◆ **Source material**

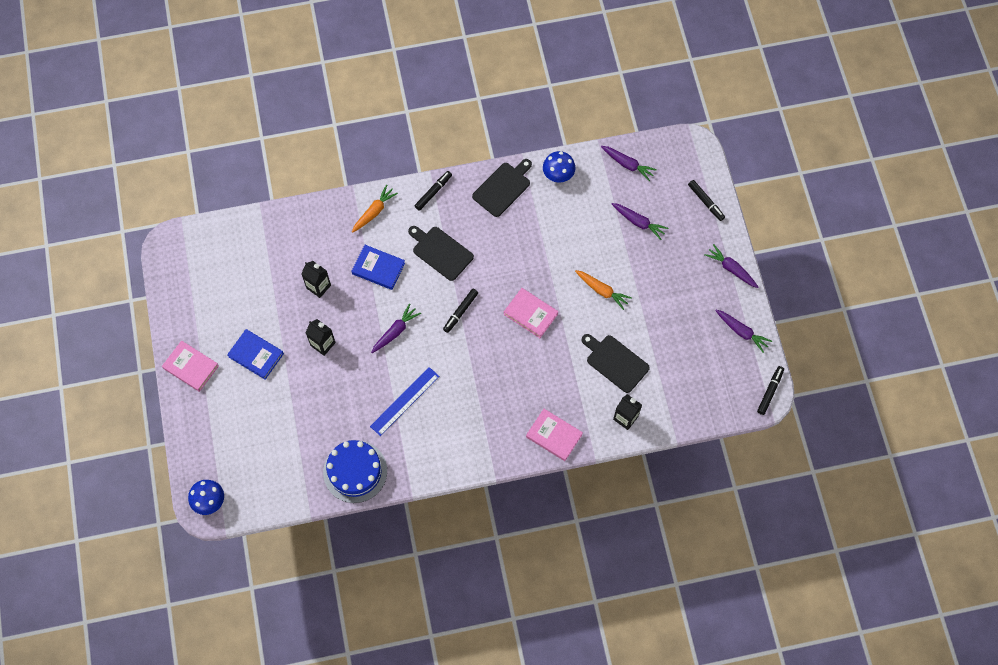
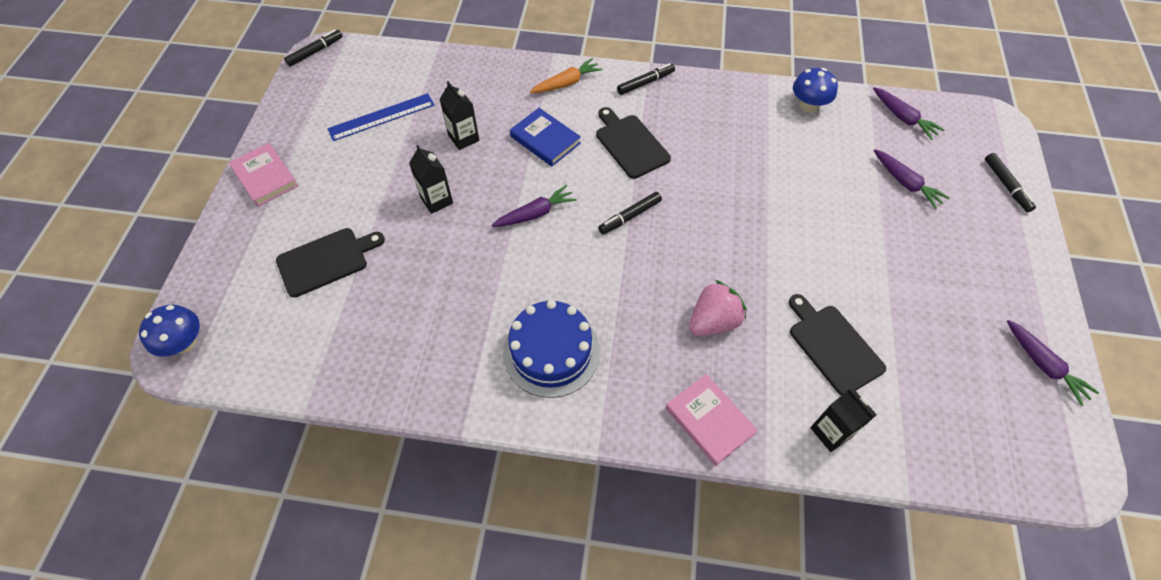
camera: 20 degrees right, 10 degrees down
(256, 355) = (349, 188): blue book -> none
(355, 471) = (398, 372): blue cake -> blue cake (551, 352)
(404, 401) = (509, 301): blue ruler -> blue ruler (381, 117)
(503, 188) = (733, 100): black cutting board -> black cutting board (326, 260)
(530, 314) = (725, 247): pink book -> none
(538, 370) = (713, 321): none -> pink strawberry
(602, 290) = (835, 248): orange carrot -> none
(731, 269) = (1035, 276): purple carrot -> none
(769, 392) = (1085, 471): black marker -> black marker (315, 52)

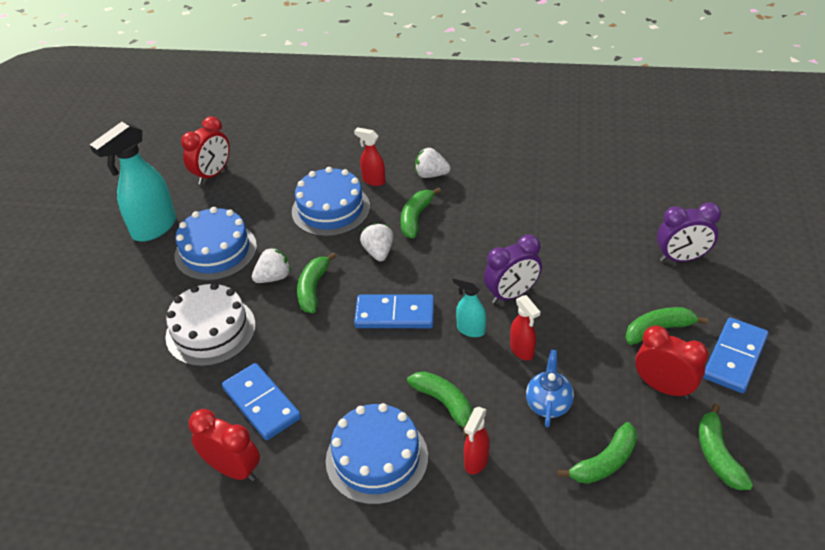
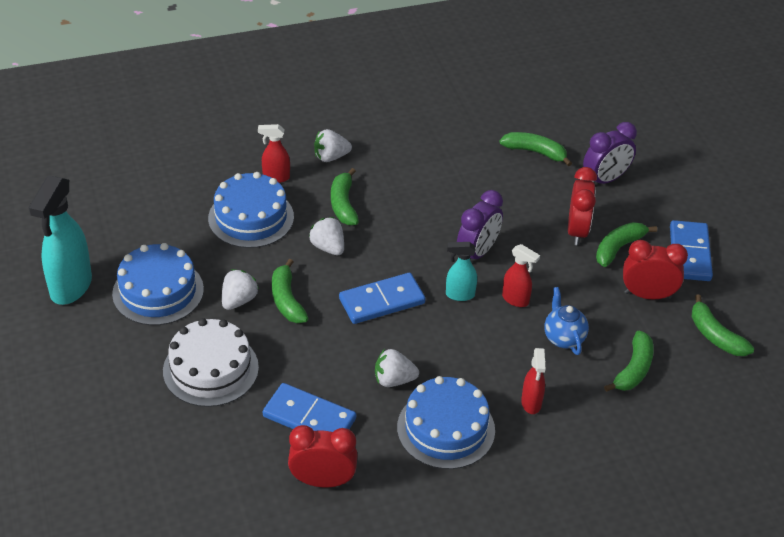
camera: 30 degrees left, 0 degrees up
(212, 174) = (94, 213): red clock -> red clock (577, 231)
(358, 393) = (394, 380): none -> white strawberry
(444, 403) = (476, 365): green banana -> green banana (535, 152)

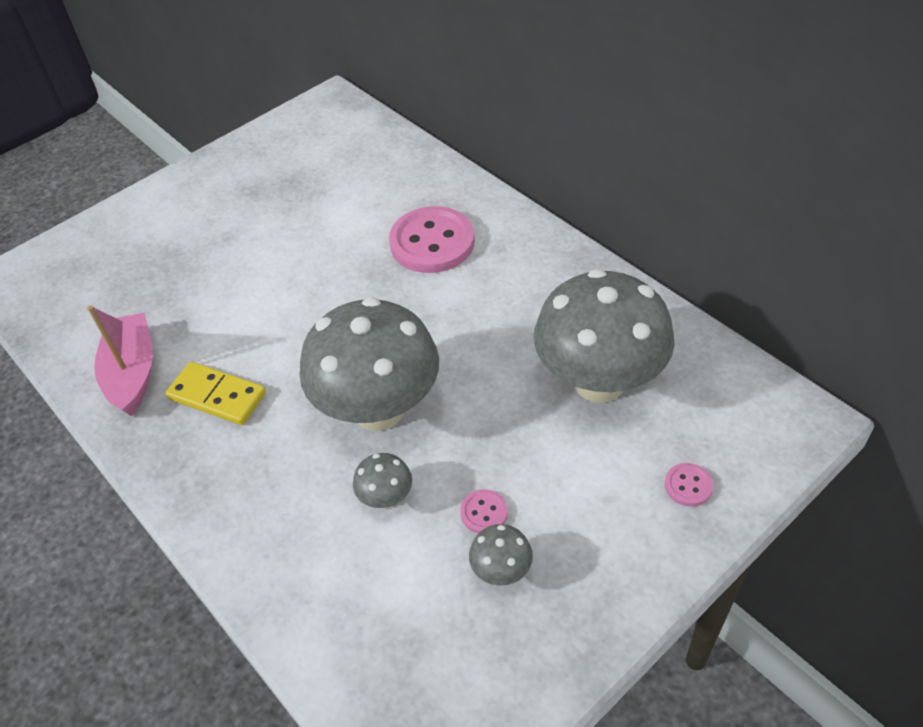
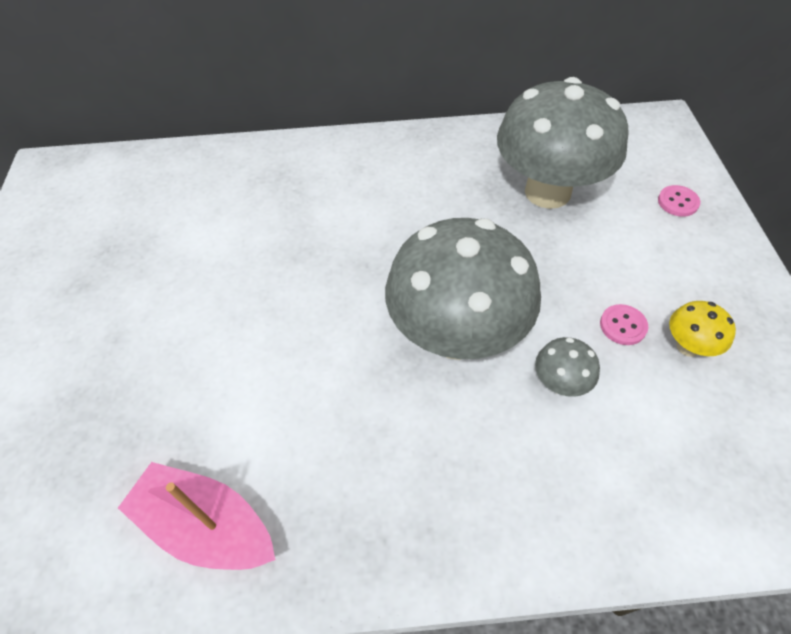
camera: 55 degrees left, 5 degrees up
(217, 396) = (320, 457): yellow domino -> none
(432, 242) = (305, 201): pink button -> none
(501, 571) = (688, 346): grey mushroom -> yellow mushroom

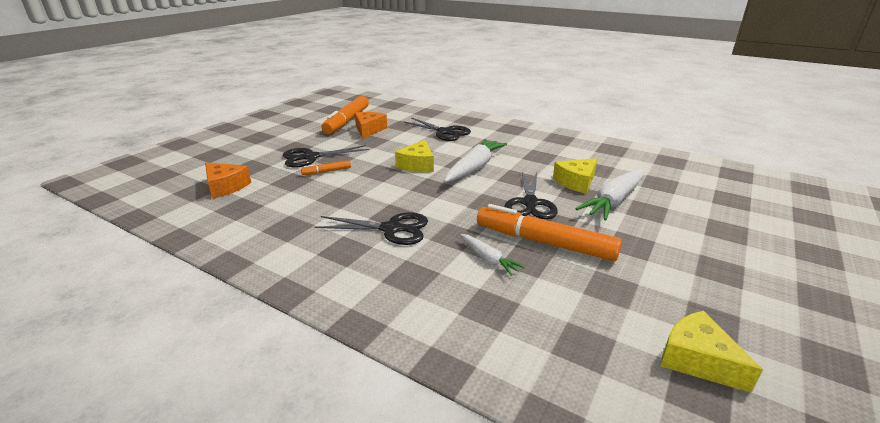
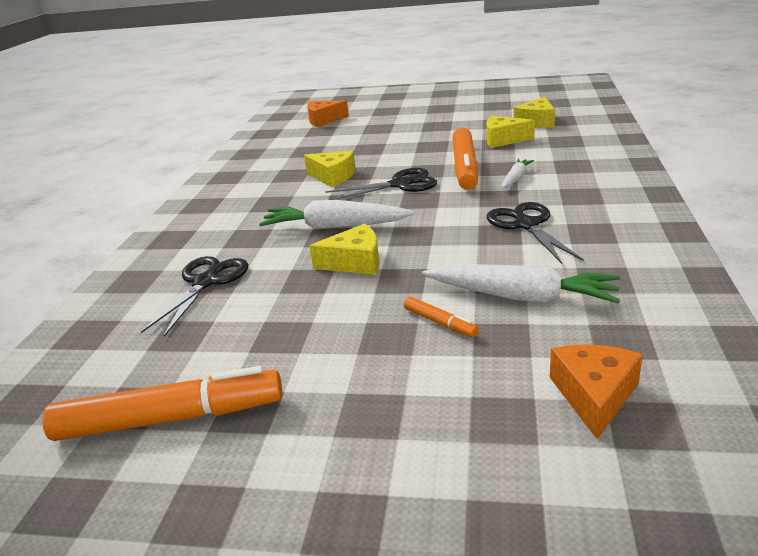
camera: 110 degrees left, 0 degrees up
(310, 157) = (401, 366): black scissors -> none
(369, 130) = (223, 362): orange cheese -> orange cheese (324, 120)
(614, 201) = (362, 159): white carrot -> white carrot (522, 297)
(623, 297) = (503, 140): none -> yellow cheese

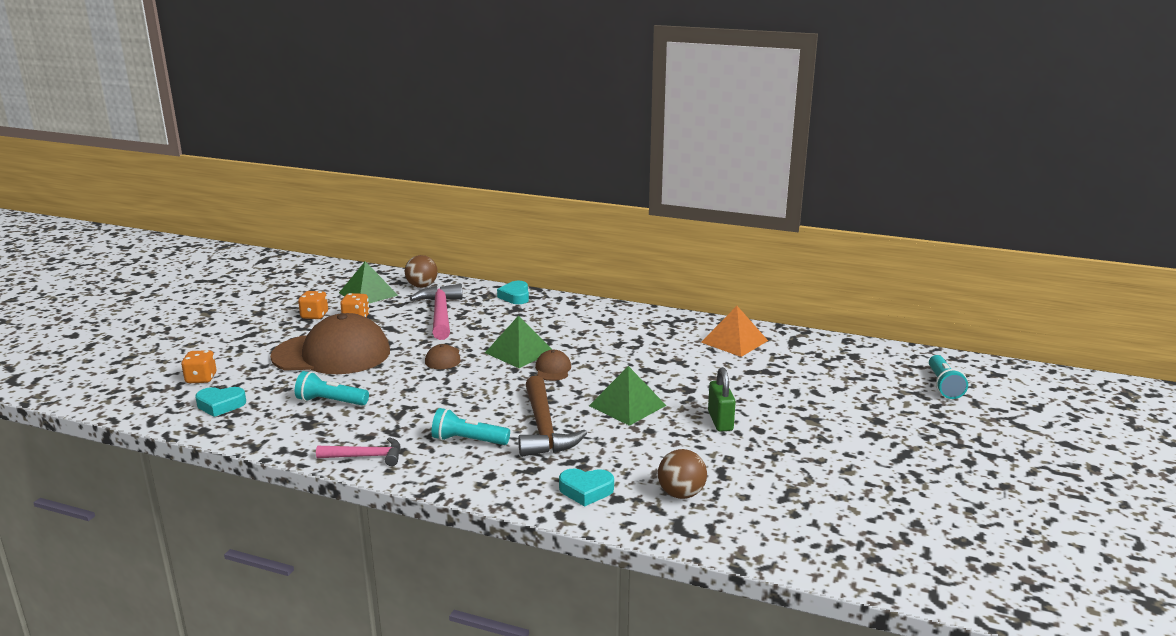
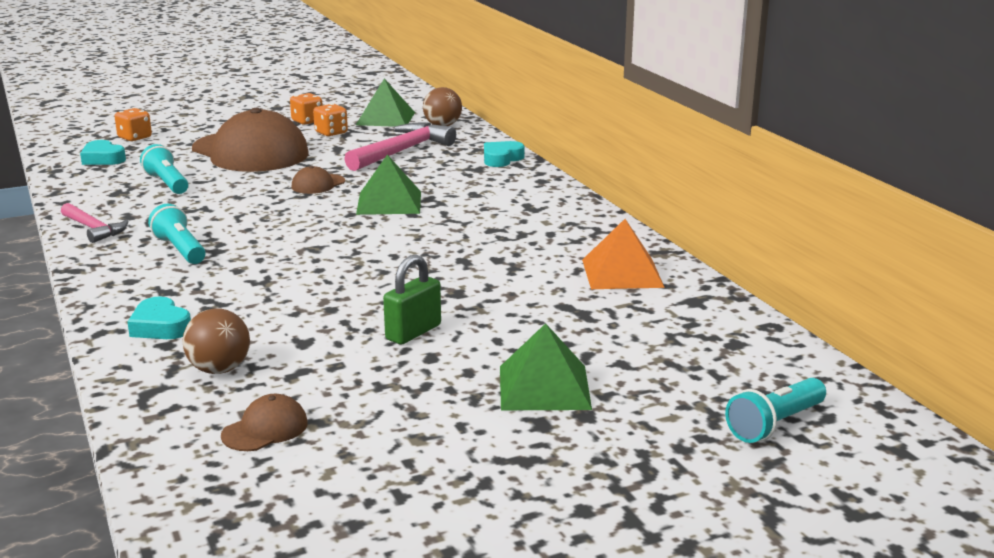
camera: 45 degrees right, 0 degrees up
(544, 428) = (254, 267): brown hammer -> none
(553, 369) = (380, 226): brown cap -> brown cap (265, 429)
(627, 405) = (366, 281): green pyramid -> green pyramid (544, 387)

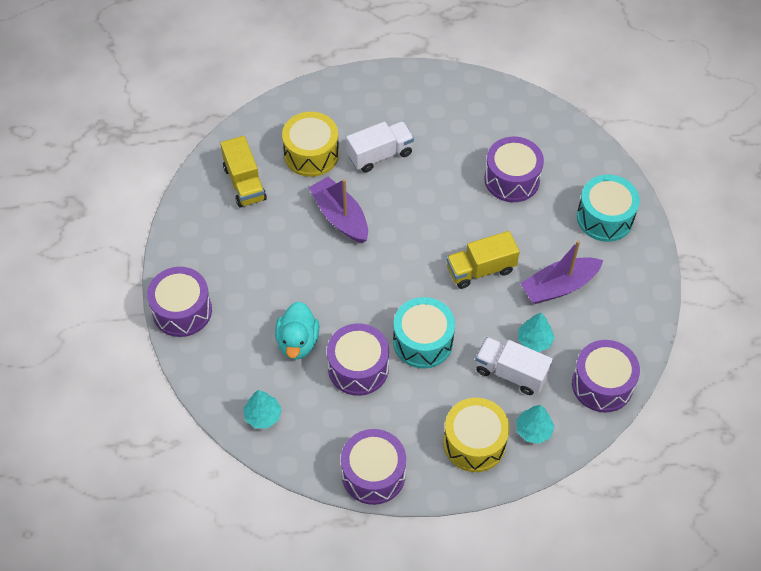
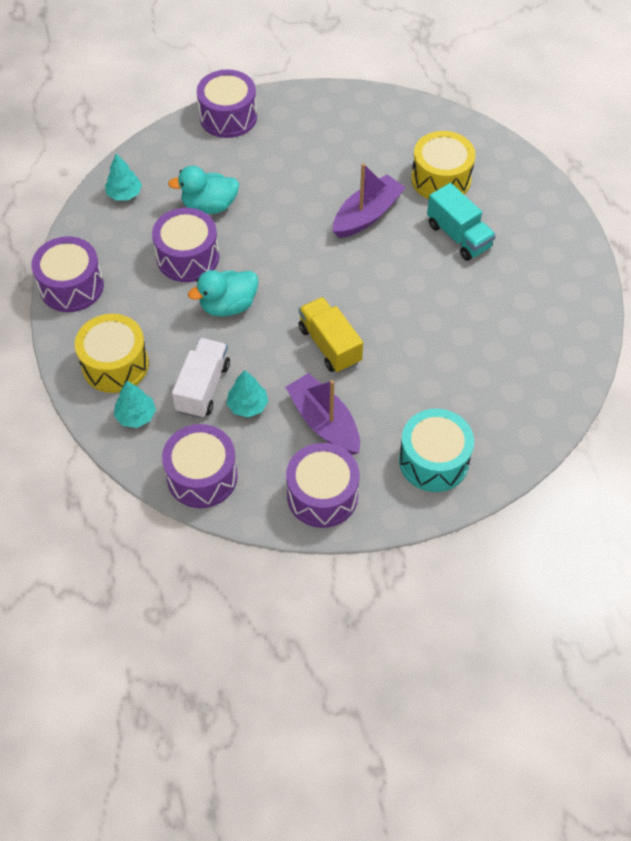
camera: 80 degrees right, 0 degrees up
(244, 183) = (387, 134): yellow truck -> none
(380, 155) = (458, 236): white truck -> turquoise truck
(423, 341) = (228, 305): turquoise drum -> turquoise duck
(512, 179) = (462, 361): purple drum -> purple drum (322, 495)

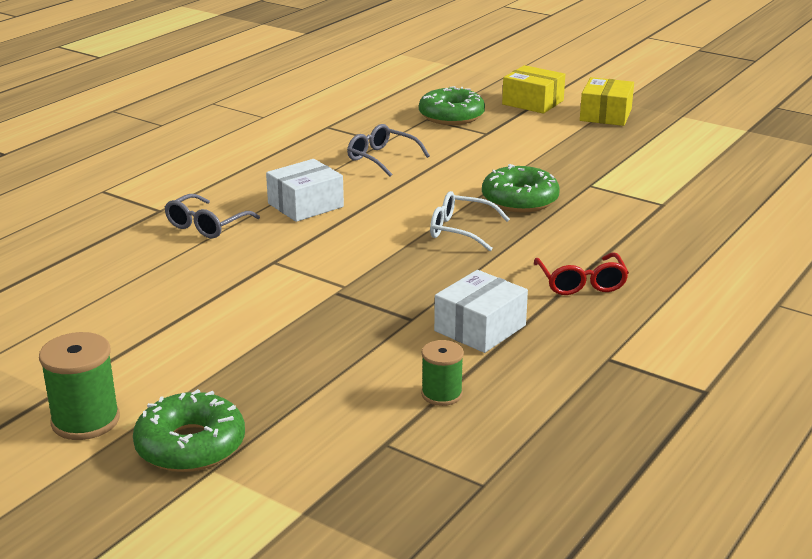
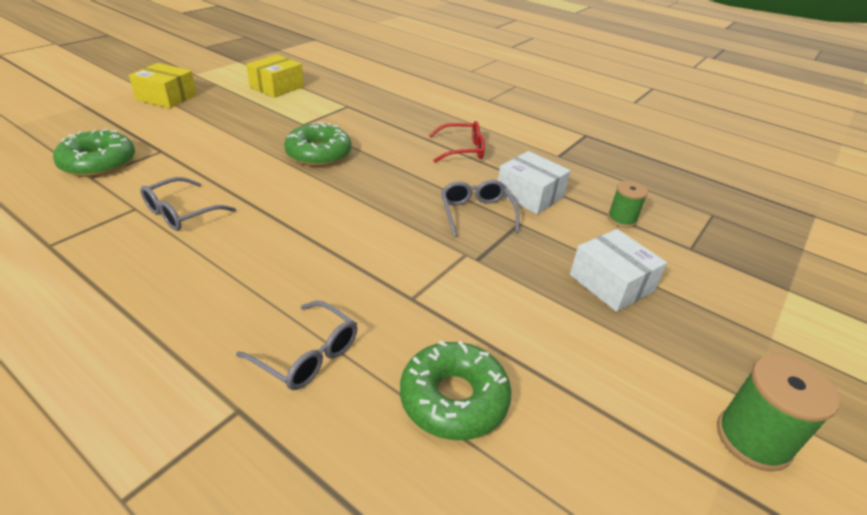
camera: 90 degrees left, 10 degrees up
(190, 445) = (748, 353): green donut -> green donut (453, 399)
(305, 205) = (280, 271): white box -> white box (611, 283)
(423, 292) = (476, 214): none -> grey glasses
(461, 230) = (368, 185): white glasses -> none
(533, 102) = (105, 121): yellow box -> yellow box (277, 87)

◆ **Exercise requirements**
Find each line in the records that contains the string "yellow", then say how many there are and nothing else.

◆ **Written answer**
5